Go over the entries below line by line, copying each one that contains the word "cone".

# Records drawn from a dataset
● ● ● ● ● ● ●

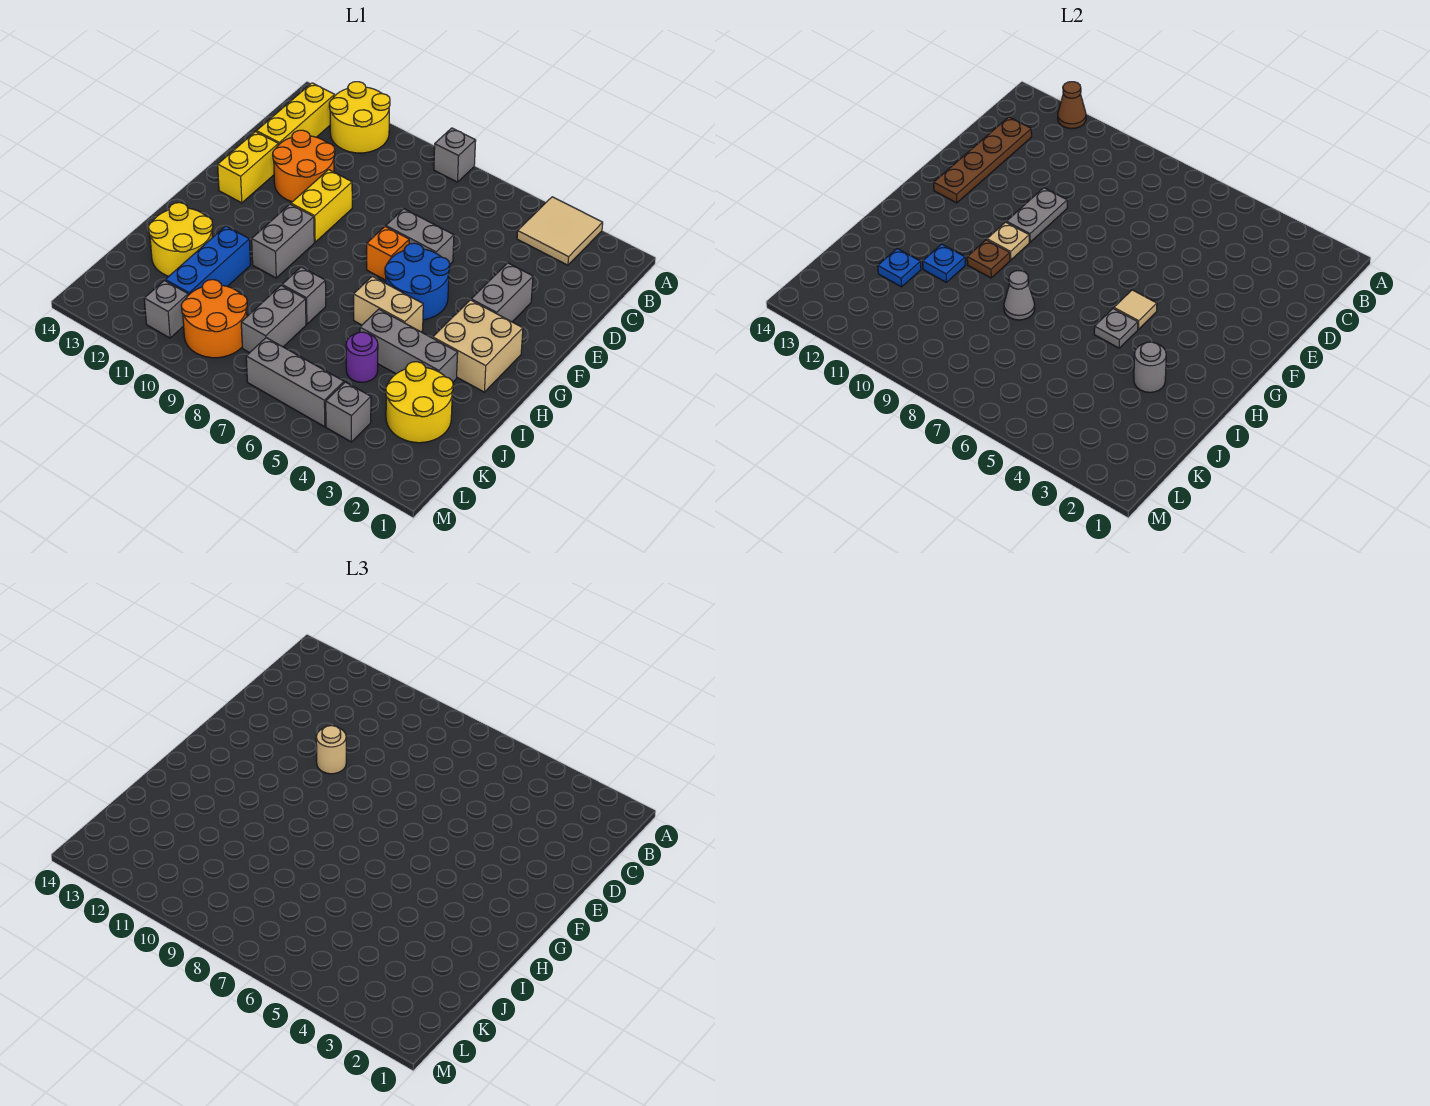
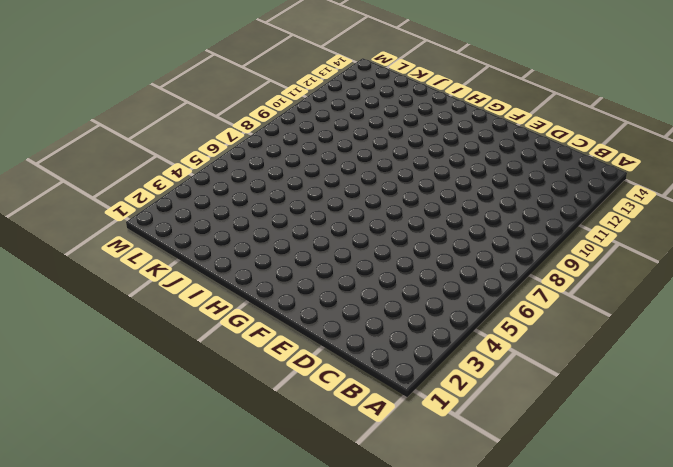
none -> tan tile A3:B4 level 1
none -> grey brick A8 level 1
none -> yellow round brick A11:B12 level 1
none -> yellow brick B13:D13 level 1

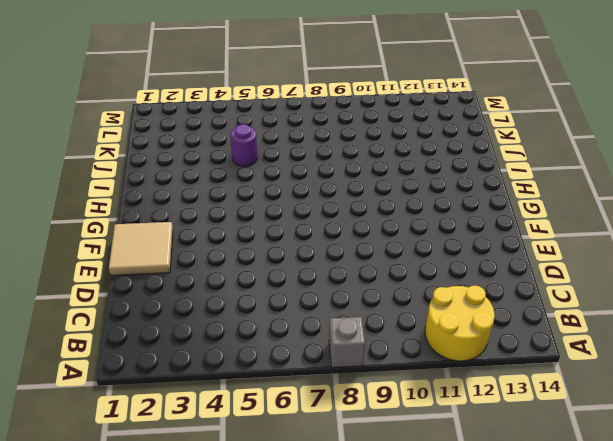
tan tile E1:F2 level 1 -> tan tile A3:B4 level 1
none -> yellow brick B13:D13 level 1
none -> orange round brick D11:E12 level 1
none -> grey brick E3:F3 level 1
none -> grey brick E6:E7 level 1

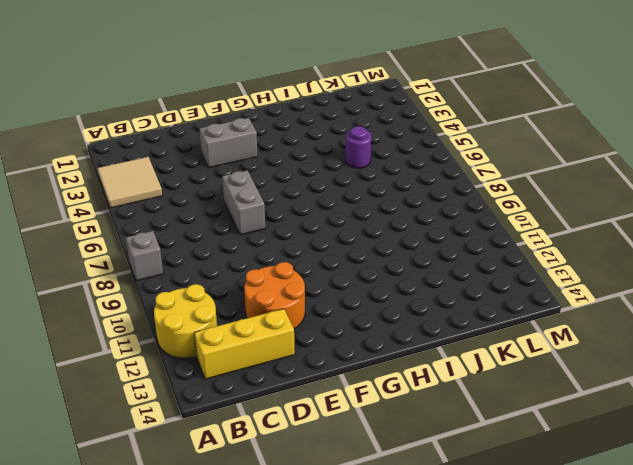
none -> yellow brick E10:F10 level 1
none -> yellow brick E13:F13 level 1
none -> blue round brick F5:G6 level 1
none -> orange brick F7 level 1

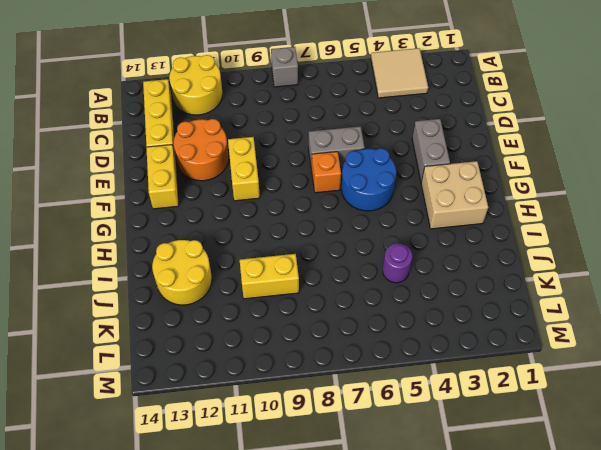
yellow brick J9:J10 level 1 -> none
none -> grey brick G10:H10 level 1
none -> tan brick H5:H6 level 1
none -> grey brick I3:I5 level 1
none -> grey brick I8 level 1

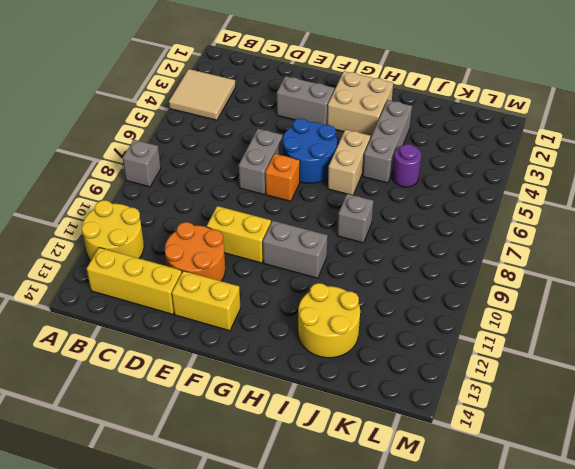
none -> blue brick I11:K11 level 1
none -> yellow round brick J2:K3 level 1
none -> grey brick J8:K8 level 1
none -> orange round brick K9:L10 level 1

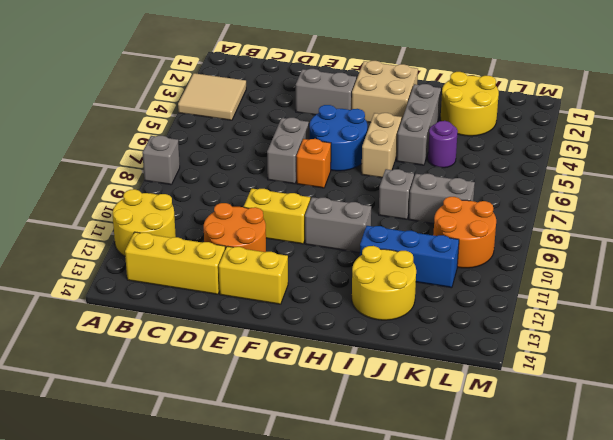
none -> grey brick L4 level 1
none -> grey brick L5:L7 level 1
none -> grey brick L11 level 1
none -> brown cone A12 level 2

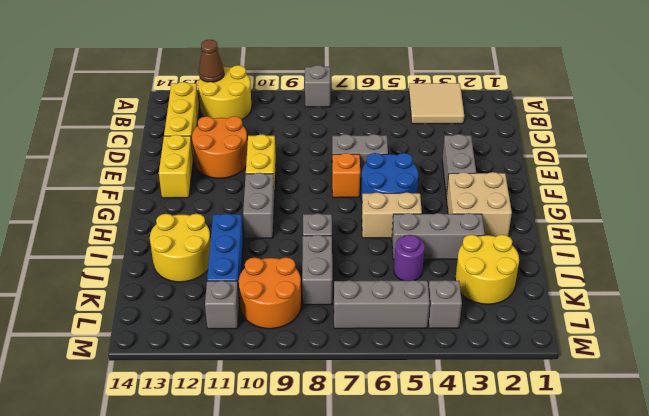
none -> brown plate C13:F13 level 2
none -> grey plate E10:F10 level 2
none -> tan tile G5 level 2
none -> tan plate G10 level 2

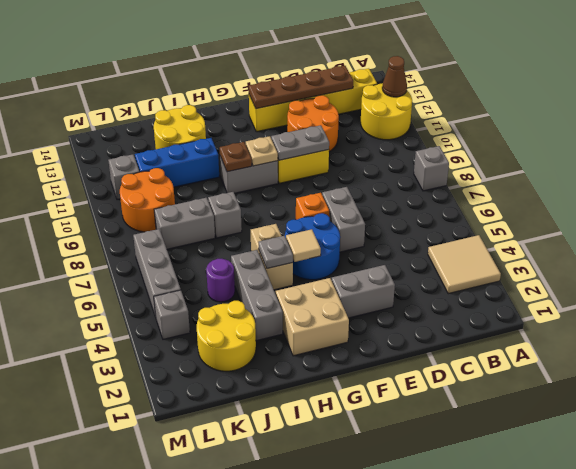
none -> grey round brick I3 level 2
none -> grey cone I8 level 2
none -> blue plate I11 level 2
none -> blue plate J12 level 2

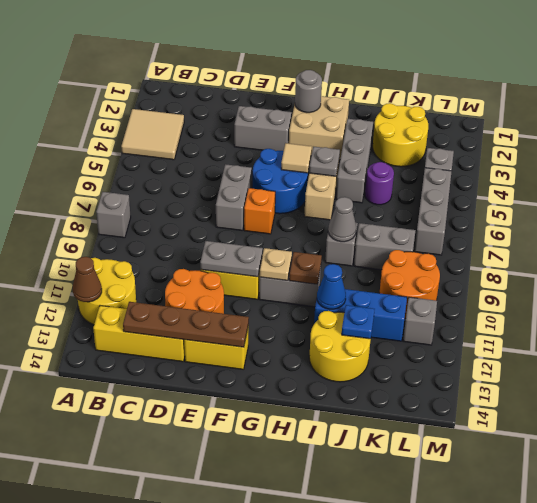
grey round brick G2 level 2 -> grey round brick I3 level 2
blue cone I11 level 2 -> blue plate I11 level 2
none -> tan round brick E10 level 3

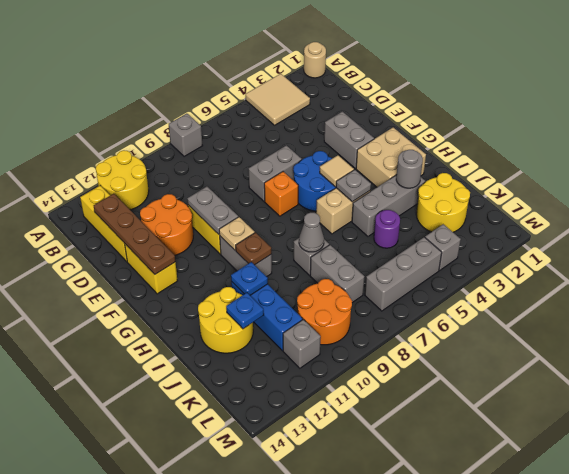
tan round brick A1 level 1 -> tan round brick E10 level 3
none -> brown cone A12 level 2

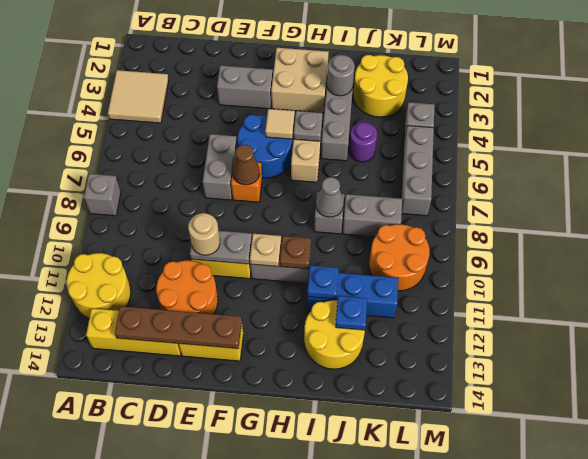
brown cone F7 level 2 -> brown cone A12 level 2
none -> grey brick L11 level 1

● ● ● ● ● ● ●

# Exercise answer
none -> brown cone A12 level 2
none -> grey cone I8 level 2
blue cone I11 level 2 -> blue plate I11 level 2
none -> brown cone A12 level 2
brown cone F7 level 2 -> brown cone A12 level 2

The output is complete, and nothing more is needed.